- REQUIRED WORK
Report every line of the records that contains the word "none".

____

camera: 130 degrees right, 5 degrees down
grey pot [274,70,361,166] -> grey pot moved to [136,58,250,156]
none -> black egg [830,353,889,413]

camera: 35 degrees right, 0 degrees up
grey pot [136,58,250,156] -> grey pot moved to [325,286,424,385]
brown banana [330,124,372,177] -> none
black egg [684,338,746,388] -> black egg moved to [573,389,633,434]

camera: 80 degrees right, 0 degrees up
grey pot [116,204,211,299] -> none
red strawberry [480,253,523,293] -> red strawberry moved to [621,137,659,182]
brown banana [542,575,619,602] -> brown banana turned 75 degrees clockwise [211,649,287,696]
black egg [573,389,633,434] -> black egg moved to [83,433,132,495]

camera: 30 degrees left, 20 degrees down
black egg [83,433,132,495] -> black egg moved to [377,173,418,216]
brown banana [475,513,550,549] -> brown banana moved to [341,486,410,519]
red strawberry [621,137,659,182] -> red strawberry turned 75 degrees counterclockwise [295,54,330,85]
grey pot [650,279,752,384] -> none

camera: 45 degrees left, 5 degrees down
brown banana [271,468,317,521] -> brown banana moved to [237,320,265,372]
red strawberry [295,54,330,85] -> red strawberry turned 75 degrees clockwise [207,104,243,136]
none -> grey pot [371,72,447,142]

____

- TASK RESULT
none -> black egg [830,353,889,413]
brown banana [330,124,372,177] -> none
grey pot [116,204,211,299] -> none
grey pot [650,279,752,384] -> none
none -> grey pot [371,72,447,142]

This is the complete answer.